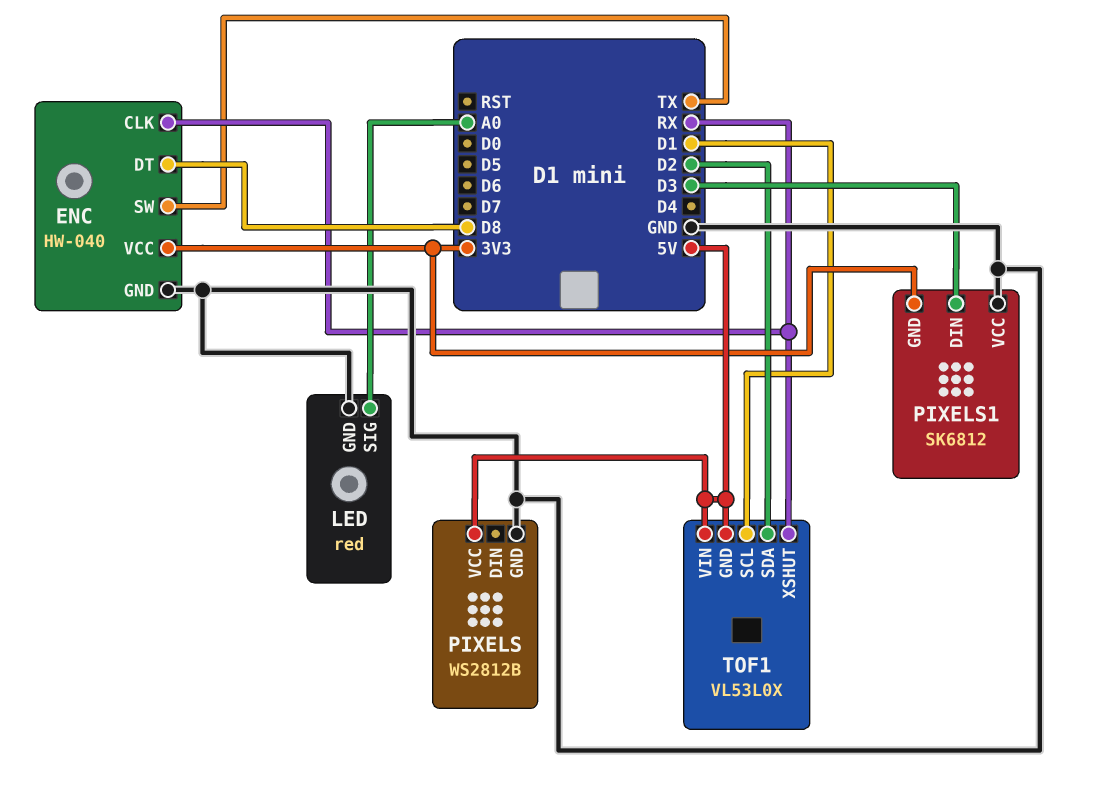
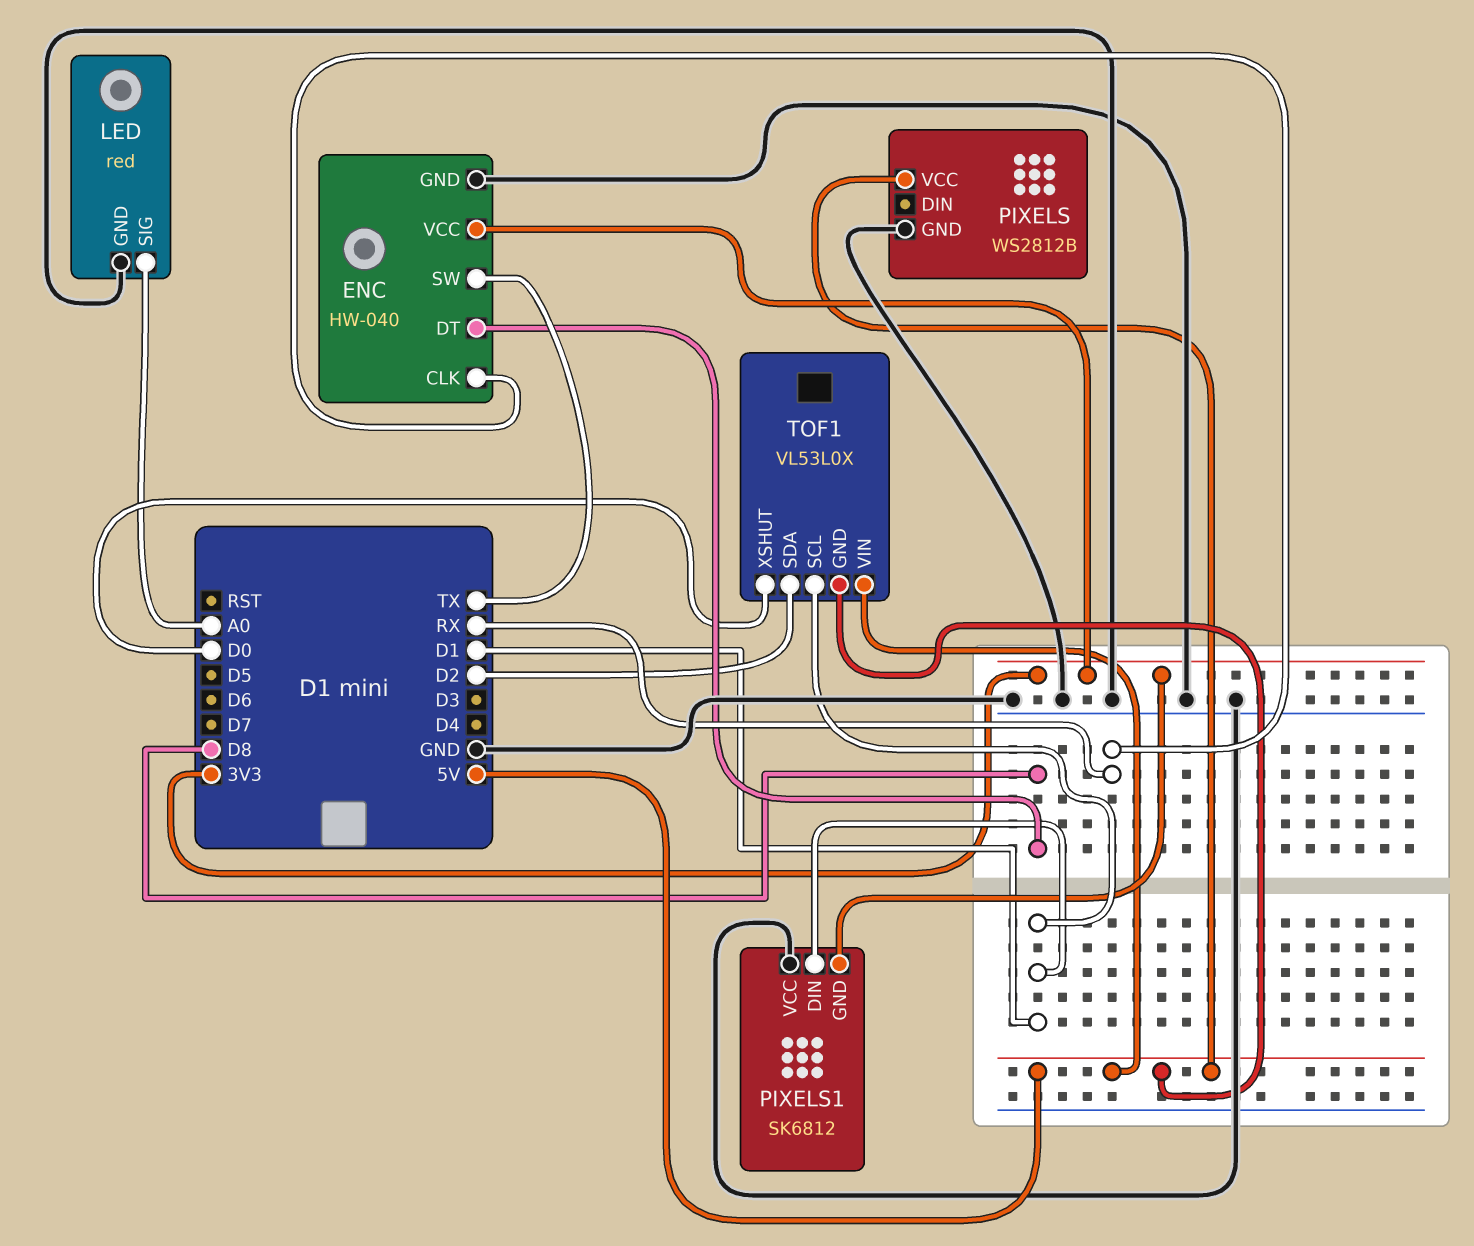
PIXELS1 pin DIN: D3 -> D1
TOF1 pin XSHUT: RX -> D0

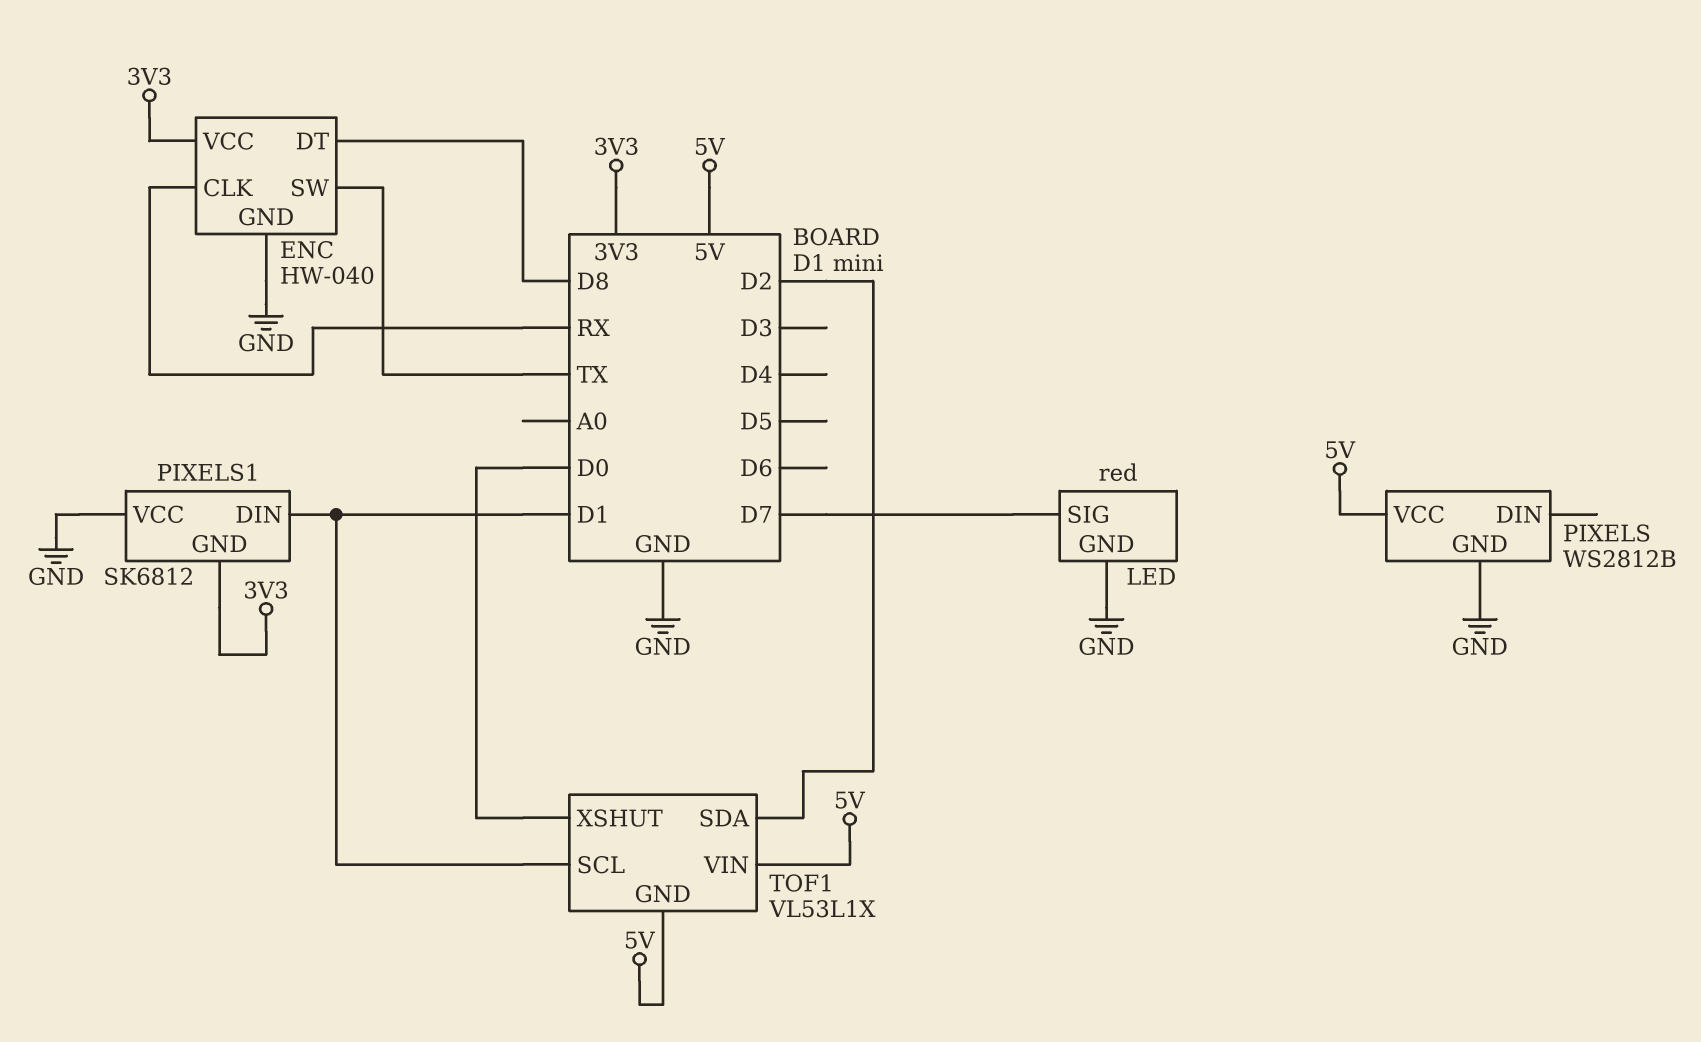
LED pin SIG: A0 -> D7
TOF1: VL53L0X -> VL53L1X

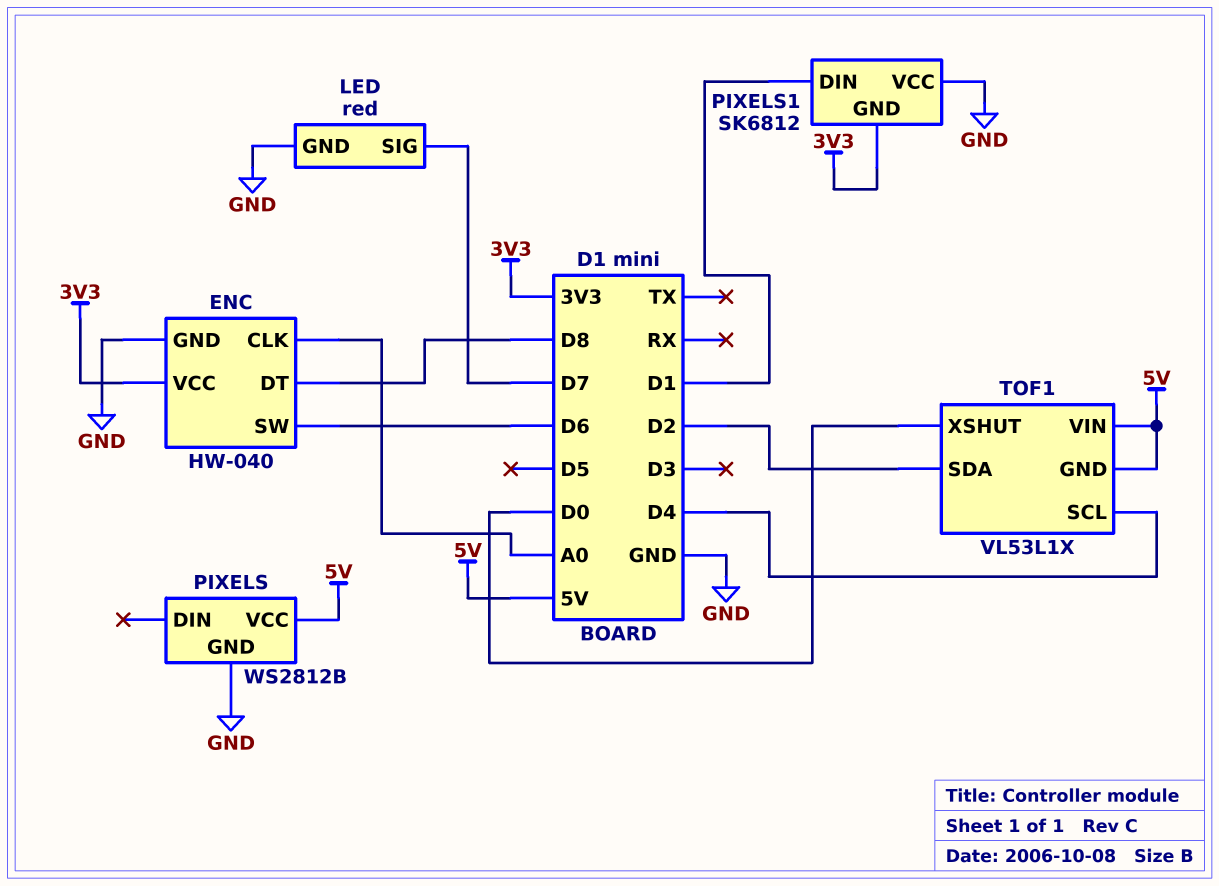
ENC pin CLK: RX -> A0
ENC pin SW: TX -> D6
TOF1 pin SCL: D1 -> D4

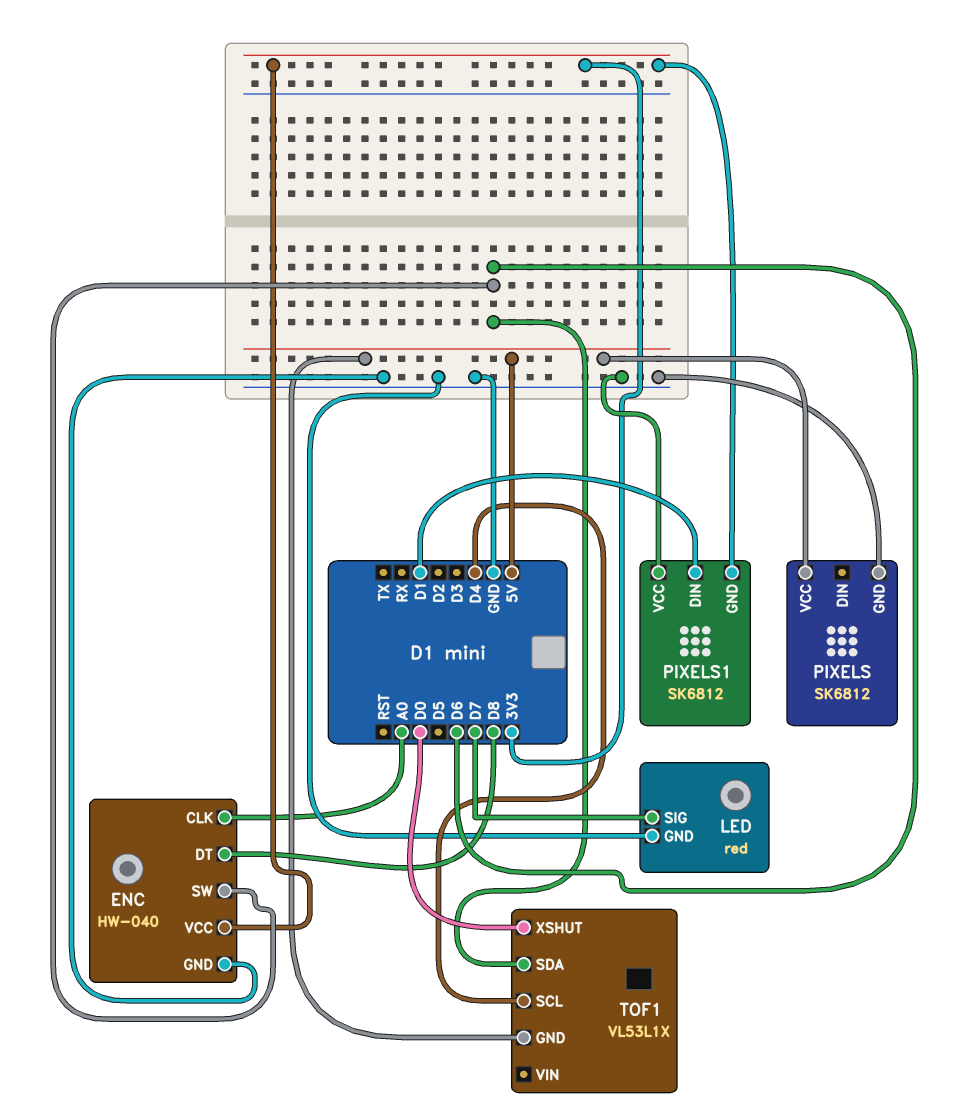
PIXELS: WS2812B -> SK6812
TOF1 pin SDA: D2 -> D6
TOF1 pin VIN: 5V -> none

________________________________________

▶ _Problem description_: Exactly the lines from the one containing "LED pin SIG: A0 -> D7" to the end of the records above, both end lines included, are to be printed, and no pictures with them.

▶ _Reply_:
LED pin SIG: A0 -> D7
TOF1: VL53L0X -> VL53L1X

ENC pin CLK: RX -> A0
ENC pin SW: TX -> D6
TOF1 pin SCL: D1 -> D4

PIXELS: WS2812B -> SK6812
TOF1 pin SDA: D2 -> D6
TOF1 pin VIN: 5V -> none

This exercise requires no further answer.